__PROBLEM STATEMENT__
Identify each line in the records below that contains the string "treble", and copy those lines. Treat case as significant.

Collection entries
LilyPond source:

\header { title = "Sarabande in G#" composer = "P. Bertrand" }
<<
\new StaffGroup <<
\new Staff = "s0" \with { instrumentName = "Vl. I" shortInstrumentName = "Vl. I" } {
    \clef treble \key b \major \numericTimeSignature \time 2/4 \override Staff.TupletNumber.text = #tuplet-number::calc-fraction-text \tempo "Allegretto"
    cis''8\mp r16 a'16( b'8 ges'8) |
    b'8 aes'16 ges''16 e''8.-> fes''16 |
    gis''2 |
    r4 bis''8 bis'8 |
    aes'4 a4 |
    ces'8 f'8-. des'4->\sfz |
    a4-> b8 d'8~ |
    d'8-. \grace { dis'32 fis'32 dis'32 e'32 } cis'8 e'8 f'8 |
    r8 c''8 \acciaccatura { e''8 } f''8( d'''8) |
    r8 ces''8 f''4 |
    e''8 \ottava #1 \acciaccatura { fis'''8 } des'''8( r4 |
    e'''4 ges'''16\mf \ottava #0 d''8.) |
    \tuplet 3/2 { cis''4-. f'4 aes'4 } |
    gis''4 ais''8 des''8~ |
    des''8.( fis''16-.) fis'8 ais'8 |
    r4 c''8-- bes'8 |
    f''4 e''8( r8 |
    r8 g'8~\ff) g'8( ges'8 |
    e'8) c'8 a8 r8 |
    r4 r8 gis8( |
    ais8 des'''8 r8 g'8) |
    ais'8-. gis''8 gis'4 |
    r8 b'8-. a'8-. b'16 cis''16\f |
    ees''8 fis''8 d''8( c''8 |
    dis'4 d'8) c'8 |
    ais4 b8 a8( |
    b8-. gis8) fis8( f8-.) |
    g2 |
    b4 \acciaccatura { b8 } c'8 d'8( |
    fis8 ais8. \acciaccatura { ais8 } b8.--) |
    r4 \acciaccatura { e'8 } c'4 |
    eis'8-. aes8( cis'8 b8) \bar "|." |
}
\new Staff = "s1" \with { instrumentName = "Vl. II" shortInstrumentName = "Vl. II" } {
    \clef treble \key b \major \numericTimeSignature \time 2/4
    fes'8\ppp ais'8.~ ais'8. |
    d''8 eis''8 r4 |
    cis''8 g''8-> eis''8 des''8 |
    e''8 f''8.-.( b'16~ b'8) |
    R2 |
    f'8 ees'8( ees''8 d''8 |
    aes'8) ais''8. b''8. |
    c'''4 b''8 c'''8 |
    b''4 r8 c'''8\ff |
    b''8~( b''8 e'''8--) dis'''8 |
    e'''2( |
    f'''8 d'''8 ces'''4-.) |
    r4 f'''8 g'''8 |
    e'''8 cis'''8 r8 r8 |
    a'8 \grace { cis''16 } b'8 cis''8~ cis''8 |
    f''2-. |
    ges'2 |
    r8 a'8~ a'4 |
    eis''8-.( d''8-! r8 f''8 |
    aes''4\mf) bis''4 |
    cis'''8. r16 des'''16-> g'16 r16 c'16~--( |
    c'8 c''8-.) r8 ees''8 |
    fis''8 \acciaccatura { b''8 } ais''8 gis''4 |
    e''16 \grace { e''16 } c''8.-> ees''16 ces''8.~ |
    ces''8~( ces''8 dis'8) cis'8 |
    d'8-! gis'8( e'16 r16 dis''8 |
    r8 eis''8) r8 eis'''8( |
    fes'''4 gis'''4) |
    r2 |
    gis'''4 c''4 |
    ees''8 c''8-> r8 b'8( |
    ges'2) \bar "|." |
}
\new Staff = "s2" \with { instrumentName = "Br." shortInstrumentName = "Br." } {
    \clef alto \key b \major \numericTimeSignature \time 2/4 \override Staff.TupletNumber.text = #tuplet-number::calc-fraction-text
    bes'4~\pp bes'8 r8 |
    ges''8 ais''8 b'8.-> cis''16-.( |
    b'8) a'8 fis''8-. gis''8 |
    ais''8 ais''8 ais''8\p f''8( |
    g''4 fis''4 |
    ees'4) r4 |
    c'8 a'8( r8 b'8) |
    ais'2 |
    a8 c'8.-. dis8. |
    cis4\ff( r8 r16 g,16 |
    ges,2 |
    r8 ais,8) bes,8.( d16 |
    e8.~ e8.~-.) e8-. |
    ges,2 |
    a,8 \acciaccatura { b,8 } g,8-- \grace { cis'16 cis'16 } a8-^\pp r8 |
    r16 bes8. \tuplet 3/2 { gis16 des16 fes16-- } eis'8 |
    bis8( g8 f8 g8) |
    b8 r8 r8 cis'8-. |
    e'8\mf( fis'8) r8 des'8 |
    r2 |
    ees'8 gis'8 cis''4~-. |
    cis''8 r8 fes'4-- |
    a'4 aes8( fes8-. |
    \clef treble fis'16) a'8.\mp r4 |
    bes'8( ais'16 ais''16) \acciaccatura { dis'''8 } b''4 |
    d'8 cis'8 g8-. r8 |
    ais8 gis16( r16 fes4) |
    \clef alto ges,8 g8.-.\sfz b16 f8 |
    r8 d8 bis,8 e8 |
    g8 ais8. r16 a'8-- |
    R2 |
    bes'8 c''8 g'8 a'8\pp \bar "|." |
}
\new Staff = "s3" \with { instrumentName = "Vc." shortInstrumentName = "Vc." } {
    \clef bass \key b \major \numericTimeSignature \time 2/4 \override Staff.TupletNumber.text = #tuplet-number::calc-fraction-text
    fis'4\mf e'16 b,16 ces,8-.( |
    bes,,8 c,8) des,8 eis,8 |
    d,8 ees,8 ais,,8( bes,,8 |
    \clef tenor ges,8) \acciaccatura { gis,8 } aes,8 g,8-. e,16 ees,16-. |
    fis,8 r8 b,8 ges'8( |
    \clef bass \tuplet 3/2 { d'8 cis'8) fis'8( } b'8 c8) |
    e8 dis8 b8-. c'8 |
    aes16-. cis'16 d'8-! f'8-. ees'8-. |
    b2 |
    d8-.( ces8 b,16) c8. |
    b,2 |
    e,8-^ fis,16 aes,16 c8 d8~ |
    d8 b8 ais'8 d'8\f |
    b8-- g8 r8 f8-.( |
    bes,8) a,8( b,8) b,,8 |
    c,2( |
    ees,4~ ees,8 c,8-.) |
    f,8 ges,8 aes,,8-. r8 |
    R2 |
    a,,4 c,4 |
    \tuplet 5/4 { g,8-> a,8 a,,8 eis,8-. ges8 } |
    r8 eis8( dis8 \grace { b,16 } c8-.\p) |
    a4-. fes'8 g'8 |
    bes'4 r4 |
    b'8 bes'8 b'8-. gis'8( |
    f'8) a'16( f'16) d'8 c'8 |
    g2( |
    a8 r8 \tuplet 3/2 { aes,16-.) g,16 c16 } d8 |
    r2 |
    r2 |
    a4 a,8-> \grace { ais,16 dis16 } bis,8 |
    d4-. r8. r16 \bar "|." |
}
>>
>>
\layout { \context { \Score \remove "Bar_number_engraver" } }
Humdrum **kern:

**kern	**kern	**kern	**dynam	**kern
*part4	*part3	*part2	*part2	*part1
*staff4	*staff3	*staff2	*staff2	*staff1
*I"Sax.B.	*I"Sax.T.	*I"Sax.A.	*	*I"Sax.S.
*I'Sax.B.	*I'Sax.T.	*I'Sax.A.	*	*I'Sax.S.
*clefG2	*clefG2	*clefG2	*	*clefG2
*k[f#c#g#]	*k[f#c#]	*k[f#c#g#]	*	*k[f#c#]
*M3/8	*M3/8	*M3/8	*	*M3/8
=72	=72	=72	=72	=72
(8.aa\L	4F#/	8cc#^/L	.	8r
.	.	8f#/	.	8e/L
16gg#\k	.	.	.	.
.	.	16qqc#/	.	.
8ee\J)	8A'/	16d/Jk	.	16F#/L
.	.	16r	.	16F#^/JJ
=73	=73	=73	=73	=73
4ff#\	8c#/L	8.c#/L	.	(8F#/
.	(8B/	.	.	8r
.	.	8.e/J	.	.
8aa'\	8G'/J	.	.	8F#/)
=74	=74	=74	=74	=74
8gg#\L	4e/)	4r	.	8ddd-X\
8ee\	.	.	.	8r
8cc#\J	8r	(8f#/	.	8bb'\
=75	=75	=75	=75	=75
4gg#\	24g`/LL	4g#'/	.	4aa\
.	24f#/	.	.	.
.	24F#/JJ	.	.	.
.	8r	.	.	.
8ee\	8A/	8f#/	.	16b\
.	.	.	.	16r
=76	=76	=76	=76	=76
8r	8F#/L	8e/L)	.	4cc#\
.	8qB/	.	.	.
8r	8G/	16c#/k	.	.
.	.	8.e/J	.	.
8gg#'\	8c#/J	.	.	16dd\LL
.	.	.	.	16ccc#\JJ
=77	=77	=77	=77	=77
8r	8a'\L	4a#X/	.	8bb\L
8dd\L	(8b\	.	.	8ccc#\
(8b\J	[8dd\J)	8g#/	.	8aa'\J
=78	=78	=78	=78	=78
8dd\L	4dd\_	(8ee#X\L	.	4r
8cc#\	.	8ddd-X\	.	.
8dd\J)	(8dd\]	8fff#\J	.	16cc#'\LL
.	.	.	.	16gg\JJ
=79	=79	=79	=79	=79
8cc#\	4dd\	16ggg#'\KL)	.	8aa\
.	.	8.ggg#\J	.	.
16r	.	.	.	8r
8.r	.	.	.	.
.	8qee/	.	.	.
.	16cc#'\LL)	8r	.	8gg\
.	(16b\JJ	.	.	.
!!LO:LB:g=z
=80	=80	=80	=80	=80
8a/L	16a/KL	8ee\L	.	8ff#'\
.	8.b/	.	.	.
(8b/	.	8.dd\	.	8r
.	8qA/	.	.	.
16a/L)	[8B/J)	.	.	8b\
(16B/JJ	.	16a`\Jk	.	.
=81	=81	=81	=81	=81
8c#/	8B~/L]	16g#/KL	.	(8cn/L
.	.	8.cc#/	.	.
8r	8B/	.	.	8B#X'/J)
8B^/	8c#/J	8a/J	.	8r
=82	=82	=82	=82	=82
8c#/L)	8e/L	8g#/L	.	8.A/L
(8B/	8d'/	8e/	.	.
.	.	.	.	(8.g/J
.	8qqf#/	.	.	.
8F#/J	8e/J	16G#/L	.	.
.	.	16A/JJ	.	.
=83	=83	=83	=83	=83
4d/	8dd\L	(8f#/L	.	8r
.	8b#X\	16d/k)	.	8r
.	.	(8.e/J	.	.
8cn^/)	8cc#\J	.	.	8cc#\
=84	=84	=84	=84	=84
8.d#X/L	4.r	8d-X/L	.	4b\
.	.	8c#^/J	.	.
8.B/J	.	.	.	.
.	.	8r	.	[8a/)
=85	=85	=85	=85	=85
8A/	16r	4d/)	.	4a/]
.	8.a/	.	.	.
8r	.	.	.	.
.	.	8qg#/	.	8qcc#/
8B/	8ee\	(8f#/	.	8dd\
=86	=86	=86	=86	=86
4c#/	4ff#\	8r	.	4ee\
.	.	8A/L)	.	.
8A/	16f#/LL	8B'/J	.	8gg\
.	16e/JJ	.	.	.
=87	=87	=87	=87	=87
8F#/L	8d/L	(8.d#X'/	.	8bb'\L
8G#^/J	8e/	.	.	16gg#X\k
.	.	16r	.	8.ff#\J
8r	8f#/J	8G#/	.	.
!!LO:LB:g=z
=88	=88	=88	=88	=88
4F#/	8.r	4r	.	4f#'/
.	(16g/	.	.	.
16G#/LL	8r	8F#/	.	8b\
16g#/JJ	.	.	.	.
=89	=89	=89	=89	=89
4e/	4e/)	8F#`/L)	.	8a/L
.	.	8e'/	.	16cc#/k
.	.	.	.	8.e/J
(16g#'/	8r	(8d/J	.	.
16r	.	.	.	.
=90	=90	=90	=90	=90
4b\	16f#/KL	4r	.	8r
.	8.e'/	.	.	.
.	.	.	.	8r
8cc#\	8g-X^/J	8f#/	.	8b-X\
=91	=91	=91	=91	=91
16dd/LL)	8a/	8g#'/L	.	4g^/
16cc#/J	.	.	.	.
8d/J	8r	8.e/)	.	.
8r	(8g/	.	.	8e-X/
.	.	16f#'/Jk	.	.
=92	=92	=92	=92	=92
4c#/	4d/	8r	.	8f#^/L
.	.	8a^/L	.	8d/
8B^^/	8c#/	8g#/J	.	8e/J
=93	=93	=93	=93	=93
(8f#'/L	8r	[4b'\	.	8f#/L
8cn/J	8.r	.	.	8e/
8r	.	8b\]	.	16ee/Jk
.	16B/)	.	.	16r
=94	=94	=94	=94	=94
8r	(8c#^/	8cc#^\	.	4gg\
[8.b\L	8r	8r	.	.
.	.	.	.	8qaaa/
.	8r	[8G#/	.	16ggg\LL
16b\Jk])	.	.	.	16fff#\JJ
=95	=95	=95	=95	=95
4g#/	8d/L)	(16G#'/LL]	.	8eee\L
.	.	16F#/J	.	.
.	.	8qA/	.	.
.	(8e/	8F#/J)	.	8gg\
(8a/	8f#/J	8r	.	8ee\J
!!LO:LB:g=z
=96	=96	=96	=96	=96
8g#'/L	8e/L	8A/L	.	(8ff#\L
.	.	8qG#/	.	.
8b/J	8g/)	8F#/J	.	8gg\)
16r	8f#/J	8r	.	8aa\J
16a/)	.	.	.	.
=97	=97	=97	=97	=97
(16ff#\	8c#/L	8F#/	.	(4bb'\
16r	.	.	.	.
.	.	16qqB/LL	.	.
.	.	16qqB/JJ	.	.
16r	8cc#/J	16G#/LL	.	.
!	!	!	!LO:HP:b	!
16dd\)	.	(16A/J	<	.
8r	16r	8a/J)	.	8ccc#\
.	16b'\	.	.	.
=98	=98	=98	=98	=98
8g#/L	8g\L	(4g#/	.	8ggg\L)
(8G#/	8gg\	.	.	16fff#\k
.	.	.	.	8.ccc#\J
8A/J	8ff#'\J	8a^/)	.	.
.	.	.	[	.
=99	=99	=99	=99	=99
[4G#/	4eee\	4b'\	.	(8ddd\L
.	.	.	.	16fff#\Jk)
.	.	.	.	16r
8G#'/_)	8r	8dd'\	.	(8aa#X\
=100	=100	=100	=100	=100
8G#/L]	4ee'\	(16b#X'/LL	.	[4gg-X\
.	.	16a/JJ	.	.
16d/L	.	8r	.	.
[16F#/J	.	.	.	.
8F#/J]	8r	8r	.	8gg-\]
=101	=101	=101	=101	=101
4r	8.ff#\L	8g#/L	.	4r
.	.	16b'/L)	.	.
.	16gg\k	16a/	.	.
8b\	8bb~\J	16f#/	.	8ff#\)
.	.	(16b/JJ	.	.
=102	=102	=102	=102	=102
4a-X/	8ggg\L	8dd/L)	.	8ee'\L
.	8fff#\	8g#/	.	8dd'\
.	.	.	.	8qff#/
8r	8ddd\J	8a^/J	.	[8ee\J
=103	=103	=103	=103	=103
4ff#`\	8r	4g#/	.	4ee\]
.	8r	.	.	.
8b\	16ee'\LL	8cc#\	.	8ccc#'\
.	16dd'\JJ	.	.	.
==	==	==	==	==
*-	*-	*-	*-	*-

__ANSWER TO THIS TASK__
    \clef treble \key b \major \numericTimeSignature \time 2/4 \override Staff.TupletNumber.text = #tuplet-number::calc-fraction-text \tempo "Allegretto"
    \clef treble \key b \major \numericTimeSignature \time 2/4
    \clef treble fis'16) a'8.\mp r4 |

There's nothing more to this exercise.